[Colored object listings]
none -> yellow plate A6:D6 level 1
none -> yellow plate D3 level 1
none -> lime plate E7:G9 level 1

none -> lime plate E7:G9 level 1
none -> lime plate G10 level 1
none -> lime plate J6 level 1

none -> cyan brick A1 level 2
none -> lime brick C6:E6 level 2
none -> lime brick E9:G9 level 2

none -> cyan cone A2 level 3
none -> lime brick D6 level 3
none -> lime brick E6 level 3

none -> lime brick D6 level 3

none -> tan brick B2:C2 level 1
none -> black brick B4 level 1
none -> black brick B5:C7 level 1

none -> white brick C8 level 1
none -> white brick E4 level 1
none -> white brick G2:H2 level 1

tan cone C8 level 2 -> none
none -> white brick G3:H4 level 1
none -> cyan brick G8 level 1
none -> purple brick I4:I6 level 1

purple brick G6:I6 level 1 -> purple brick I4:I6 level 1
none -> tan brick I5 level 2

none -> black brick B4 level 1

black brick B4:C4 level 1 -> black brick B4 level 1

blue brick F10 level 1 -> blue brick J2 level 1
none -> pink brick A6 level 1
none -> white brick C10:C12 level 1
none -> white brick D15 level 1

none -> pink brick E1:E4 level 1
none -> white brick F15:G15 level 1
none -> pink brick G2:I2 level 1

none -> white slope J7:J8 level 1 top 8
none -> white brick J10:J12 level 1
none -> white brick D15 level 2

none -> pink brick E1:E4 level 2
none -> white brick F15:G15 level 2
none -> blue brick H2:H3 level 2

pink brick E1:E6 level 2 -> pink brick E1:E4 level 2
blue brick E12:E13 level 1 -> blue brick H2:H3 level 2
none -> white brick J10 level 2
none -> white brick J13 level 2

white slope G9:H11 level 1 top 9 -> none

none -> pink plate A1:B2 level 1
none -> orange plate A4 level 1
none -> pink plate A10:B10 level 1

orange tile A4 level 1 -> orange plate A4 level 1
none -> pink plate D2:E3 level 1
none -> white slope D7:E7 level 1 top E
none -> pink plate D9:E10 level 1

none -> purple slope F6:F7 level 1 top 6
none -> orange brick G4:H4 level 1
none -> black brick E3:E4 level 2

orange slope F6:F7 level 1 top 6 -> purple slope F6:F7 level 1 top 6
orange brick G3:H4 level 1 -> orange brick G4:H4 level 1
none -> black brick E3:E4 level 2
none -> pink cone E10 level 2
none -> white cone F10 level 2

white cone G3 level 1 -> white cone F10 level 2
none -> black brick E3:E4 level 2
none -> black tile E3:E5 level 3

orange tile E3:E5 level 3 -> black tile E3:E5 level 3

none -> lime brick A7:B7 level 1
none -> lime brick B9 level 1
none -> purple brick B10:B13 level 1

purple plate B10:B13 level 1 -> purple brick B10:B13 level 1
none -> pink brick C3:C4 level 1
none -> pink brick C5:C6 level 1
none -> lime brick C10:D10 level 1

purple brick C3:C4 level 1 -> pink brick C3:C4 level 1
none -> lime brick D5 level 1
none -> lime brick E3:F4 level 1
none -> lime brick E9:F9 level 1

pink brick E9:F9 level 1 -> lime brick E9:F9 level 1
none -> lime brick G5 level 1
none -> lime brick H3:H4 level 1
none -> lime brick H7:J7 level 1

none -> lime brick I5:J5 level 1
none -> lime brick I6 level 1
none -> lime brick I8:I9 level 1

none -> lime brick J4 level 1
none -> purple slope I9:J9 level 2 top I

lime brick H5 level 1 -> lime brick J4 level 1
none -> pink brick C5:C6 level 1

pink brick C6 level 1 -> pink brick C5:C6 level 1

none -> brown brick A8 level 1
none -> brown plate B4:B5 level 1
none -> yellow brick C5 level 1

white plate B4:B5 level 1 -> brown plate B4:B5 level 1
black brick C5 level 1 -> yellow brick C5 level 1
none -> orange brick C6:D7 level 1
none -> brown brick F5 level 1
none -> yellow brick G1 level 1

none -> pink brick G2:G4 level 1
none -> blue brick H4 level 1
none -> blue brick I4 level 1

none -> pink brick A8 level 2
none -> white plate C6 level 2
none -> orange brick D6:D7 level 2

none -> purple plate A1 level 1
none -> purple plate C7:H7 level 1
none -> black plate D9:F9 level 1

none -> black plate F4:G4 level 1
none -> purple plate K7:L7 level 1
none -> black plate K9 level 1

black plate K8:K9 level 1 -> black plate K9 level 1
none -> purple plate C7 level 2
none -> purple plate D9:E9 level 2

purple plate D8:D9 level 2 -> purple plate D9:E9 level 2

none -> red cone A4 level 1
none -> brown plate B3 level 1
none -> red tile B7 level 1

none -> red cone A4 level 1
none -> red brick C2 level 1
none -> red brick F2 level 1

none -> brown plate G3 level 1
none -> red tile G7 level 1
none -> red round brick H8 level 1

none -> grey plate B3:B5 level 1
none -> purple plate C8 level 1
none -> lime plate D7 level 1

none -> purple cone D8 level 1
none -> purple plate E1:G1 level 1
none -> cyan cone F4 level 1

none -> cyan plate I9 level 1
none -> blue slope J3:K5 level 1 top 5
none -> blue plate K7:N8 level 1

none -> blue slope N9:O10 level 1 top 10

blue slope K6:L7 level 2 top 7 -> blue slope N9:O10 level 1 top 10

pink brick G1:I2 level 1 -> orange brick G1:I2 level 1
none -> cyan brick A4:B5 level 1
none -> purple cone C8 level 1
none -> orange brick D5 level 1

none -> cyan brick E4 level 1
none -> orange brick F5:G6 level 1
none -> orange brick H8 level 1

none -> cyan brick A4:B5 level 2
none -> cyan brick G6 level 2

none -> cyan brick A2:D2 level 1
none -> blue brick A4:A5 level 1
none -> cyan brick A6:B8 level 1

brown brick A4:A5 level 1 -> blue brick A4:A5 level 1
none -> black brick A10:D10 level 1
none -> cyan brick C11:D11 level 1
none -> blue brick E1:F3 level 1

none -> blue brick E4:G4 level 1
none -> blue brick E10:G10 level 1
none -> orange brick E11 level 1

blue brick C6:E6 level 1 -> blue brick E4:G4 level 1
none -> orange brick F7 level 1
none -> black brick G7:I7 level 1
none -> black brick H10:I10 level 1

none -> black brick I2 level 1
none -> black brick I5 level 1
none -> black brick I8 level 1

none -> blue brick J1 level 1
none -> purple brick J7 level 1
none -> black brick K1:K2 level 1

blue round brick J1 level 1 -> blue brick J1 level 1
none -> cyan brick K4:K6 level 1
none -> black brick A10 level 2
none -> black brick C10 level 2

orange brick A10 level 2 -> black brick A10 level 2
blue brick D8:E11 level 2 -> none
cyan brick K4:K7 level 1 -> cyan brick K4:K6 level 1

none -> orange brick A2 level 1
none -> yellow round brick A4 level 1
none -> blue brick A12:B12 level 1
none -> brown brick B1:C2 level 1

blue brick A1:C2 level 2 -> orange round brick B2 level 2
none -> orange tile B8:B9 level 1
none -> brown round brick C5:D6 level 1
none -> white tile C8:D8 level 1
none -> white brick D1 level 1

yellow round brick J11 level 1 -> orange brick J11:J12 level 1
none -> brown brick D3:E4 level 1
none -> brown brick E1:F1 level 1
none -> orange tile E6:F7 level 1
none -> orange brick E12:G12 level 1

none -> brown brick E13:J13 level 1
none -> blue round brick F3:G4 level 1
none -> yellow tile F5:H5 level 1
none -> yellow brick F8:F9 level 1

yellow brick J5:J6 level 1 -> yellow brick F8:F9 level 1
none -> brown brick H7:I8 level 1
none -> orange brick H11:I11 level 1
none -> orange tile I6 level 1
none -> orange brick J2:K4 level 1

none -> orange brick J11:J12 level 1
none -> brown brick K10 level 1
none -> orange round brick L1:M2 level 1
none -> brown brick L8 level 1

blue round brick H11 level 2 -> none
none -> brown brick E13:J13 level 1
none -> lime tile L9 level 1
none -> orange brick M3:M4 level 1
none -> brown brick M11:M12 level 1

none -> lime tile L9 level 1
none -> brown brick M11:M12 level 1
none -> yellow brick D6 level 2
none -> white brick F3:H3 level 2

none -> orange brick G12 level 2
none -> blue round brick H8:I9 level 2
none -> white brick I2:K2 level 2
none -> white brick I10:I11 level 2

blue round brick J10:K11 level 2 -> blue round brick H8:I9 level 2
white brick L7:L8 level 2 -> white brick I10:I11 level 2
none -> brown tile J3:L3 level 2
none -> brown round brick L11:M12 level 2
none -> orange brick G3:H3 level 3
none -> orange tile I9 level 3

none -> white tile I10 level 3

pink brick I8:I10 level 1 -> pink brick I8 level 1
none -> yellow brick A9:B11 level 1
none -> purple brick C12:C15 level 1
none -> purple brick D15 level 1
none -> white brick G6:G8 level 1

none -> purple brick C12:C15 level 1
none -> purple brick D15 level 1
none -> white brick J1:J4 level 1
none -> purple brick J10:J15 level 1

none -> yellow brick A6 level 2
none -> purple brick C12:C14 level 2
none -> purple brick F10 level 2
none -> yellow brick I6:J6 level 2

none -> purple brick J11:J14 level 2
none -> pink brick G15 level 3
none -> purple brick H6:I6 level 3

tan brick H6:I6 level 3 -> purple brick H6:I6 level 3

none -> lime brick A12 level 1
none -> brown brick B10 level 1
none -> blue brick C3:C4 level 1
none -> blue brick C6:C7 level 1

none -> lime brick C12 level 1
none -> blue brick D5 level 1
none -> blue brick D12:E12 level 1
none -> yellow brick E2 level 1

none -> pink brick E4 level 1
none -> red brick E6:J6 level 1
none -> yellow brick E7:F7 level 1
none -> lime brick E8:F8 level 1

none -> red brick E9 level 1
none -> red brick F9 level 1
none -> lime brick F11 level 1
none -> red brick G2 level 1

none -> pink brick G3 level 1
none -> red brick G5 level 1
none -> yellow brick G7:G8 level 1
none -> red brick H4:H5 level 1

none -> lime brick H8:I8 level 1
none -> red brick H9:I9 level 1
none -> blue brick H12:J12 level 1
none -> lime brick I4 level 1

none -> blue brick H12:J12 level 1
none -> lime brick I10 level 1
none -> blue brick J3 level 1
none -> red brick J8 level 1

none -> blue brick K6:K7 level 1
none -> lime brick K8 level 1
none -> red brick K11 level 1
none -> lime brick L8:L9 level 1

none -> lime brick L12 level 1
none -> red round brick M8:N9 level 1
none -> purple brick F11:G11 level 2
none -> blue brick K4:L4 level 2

• _What to produce_
Beginning with the line that contains "none -> red brick H9:I9 level 1", repeat every line through the end of the records and nothing more.

• _Response box_
none -> red brick H9:I9 level 1
none -> blue brick H12:J12 level 1
none -> lime brick I4 level 1

none -> blue brick H12:J12 level 1
none -> lime brick I10 level 1
none -> blue brick J3 level 1
none -> red brick J8 level 1

none -> blue brick K6:K7 level 1
none -> lime brick K8 level 1
none -> red brick K11 level 1
none -> lime brick L8:L9 level 1

none -> lime brick L12 level 1
none -> red round brick M8:N9 level 1
none -> purple brick F11:G11 level 2
none -> blue brick K4:L4 level 2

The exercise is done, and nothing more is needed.